Scan the records and identify every line in which the string "grey" occurs, then return those lines.

═══ Given entries

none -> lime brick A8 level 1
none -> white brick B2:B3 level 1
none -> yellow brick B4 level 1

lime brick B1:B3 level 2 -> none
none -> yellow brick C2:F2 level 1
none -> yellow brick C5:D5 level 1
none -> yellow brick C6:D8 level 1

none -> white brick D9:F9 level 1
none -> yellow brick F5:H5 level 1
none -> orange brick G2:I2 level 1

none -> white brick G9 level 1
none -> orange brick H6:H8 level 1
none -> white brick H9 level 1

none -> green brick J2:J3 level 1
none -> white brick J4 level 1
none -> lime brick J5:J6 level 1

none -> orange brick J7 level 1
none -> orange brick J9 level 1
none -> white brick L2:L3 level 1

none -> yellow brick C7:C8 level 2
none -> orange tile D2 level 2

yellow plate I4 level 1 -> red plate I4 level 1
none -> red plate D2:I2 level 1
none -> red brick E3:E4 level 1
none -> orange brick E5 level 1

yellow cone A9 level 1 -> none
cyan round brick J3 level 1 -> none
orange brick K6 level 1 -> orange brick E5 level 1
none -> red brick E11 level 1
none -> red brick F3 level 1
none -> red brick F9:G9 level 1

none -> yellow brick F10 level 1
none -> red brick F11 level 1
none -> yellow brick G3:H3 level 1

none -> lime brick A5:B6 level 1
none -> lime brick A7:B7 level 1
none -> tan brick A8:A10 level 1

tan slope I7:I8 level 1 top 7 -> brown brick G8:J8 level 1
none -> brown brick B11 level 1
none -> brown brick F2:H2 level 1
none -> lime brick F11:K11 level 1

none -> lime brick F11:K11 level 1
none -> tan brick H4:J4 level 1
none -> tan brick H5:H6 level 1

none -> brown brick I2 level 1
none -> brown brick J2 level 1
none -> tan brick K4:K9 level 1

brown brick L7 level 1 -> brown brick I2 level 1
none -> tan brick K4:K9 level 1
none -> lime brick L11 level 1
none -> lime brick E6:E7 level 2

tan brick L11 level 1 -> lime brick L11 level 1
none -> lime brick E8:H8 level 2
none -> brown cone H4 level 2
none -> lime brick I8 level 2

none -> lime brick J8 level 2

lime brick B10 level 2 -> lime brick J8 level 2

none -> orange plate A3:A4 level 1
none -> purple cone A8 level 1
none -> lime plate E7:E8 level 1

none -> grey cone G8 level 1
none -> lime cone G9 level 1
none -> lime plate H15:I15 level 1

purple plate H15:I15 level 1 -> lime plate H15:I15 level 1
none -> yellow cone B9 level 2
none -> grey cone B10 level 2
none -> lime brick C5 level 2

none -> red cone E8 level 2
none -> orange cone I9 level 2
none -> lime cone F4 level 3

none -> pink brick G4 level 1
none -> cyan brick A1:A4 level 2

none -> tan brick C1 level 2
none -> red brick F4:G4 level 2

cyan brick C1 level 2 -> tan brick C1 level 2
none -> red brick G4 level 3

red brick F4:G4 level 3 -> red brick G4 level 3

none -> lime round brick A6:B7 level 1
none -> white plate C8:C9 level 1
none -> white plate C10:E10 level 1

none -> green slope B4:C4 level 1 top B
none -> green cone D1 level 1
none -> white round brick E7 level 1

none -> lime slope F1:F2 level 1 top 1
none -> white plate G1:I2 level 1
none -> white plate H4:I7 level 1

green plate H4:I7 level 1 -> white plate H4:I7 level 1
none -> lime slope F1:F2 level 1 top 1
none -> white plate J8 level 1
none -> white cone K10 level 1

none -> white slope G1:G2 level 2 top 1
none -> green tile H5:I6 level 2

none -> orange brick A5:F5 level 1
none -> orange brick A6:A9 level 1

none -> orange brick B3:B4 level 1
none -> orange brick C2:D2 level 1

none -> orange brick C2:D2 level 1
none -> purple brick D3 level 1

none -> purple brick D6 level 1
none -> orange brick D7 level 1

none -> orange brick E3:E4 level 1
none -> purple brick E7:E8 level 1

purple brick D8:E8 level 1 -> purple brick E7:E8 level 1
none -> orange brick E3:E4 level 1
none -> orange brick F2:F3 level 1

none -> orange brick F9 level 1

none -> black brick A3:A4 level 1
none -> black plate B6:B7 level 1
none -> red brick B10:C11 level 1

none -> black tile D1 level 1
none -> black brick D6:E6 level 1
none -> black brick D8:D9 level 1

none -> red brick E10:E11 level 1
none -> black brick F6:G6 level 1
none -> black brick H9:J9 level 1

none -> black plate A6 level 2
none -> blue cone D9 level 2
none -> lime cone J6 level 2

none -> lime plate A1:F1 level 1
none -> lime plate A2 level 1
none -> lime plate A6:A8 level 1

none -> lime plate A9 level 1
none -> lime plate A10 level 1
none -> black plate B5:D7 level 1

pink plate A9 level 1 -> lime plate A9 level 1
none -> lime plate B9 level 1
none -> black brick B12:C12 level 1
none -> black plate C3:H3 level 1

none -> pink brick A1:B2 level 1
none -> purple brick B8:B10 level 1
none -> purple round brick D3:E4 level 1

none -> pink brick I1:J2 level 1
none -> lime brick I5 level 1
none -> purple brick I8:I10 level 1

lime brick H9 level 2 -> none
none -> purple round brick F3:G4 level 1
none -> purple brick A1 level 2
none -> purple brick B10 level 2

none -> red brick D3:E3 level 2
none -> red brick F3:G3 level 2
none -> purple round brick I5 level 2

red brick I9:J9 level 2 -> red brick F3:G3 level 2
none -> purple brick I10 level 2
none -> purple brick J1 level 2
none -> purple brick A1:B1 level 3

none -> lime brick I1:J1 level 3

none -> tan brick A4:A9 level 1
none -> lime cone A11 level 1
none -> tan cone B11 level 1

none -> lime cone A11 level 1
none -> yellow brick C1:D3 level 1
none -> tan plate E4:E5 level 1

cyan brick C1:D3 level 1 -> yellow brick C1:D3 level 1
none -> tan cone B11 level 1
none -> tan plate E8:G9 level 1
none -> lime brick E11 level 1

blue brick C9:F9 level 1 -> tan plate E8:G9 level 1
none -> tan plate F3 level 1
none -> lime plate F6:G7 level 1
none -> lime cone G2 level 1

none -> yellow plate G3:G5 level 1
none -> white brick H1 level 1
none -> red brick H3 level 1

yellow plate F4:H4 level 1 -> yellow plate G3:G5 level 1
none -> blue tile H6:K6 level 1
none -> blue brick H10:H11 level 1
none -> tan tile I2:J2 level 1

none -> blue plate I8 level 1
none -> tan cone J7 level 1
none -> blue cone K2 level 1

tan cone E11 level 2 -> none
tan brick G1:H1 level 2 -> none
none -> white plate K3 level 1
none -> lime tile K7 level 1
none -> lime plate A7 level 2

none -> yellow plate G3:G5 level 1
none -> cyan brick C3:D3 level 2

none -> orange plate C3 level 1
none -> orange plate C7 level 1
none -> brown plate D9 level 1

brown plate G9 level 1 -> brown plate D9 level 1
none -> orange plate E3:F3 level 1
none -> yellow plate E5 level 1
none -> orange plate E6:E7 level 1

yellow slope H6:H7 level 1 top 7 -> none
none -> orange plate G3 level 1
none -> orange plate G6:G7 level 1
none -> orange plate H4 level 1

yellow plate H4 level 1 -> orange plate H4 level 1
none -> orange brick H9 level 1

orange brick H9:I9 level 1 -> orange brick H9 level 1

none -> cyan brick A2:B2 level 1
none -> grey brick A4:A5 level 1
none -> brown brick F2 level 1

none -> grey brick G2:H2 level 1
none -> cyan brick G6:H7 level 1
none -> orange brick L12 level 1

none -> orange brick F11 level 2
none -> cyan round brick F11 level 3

══════

## Task answer
none -> grey cone G8 level 1
none -> grey cone B10 level 2
none -> grey brick A4:A5 level 1
none -> grey brick G2:H2 level 1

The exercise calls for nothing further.